AIM OF THE TASK: Copy exactly the stretch of data below from the line with "The turquoise truck" through the line with "The brown banana", including both of those lines.

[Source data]

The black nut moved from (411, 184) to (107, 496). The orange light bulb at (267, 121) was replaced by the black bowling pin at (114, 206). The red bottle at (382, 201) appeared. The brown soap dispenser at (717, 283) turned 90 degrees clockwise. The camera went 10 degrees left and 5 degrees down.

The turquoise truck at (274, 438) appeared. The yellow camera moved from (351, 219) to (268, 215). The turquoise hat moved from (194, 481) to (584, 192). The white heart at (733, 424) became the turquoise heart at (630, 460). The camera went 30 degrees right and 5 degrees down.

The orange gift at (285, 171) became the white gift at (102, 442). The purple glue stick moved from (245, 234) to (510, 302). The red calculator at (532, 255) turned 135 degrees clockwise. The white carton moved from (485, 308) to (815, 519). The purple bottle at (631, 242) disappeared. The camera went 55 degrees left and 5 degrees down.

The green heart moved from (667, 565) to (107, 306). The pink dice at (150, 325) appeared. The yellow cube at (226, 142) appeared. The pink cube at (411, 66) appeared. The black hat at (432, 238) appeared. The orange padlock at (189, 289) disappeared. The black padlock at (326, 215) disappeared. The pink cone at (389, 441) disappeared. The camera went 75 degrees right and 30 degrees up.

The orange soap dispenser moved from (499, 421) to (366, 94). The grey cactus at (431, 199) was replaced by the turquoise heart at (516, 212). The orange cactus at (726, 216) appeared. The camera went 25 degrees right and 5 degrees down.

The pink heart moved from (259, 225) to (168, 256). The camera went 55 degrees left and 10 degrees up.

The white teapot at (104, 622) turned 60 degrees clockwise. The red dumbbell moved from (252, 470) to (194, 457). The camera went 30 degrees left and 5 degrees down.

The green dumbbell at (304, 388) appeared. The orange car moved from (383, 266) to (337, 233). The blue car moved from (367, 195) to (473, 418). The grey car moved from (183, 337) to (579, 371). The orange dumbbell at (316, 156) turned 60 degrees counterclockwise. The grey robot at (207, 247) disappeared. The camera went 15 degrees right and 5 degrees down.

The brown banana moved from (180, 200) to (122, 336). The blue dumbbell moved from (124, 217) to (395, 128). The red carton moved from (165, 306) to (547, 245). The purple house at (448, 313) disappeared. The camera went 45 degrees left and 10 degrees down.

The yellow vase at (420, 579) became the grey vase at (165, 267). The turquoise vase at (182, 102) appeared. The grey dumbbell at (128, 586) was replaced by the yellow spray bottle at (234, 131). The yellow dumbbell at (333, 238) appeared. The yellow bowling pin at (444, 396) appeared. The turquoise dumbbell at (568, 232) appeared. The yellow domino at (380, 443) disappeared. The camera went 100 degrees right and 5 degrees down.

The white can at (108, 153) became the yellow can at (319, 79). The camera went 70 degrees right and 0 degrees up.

SOLVED PROBLEM:
The turquoise truck at (274, 438) appeared. The yellow camera moved from (351, 219) to (268, 215). The turquoise hat moved from (194, 481) to (584, 192). The white heart at (733, 424) became the turquoise heart at (630, 460). The camera went 30 degrees right and 5 degrees down.

The orange gift at (285, 171) became the white gift at (102, 442). The purple glue stick moved from (245, 234) to (510, 302). The red calculator at (532, 255) turned 135 degrees clockwise. The white carton moved from (485, 308) to (815, 519). The purple bottle at (631, 242) disappeared. The camera went 55 degrees left and 5 degrees down.

The green heart moved from (667, 565) to (107, 306). The pink dice at (150, 325) appeared. The yellow cube at (226, 142) appeared. The pink cube at (411, 66) appeared. The black hat at (432, 238) appeared. The orange padlock at (189, 289) disappeared. The black padlock at (326, 215) disappeared. The pink cone at (389, 441) disappeared. The camera went 75 degrees right and 30 degrees up.

The orange soap dispenser moved from (499, 421) to (366, 94). The grey cactus at (431, 199) was replaced by the turquoise heart at (516, 212). The orange cactus at (726, 216) appeared. The camera went 25 degrees right and 5 degrees down.

The pink heart moved from (259, 225) to (168, 256). The camera went 55 degrees left and 10 degrees up.

The white teapot at (104, 622) turned 60 degrees clockwise. The red dumbbell moved from (252, 470) to (194, 457). The camera went 30 degrees left and 5 degrees down.

The green dumbbell at (304, 388) appeared. The orange car moved from (383, 266) to (337, 233). The blue car moved from (367, 195) to (473, 418). The grey car moved from (183, 337) to (579, 371). The orange dumbbell at (316, 156) turned 60 degrees counterclockwise. The grey robot at (207, 247) disappeared. The camera went 15 degrees right and 5 degrees down.

The brown banana moved from (180, 200) to (122, 336). The blue dumbbell moved from (124, 217) to (395, 128). The red carton moved from (165, 306) to (547, 245). The purple house at (448, 313) disappeared. The camera went 45 degrees left and 10 degrees down.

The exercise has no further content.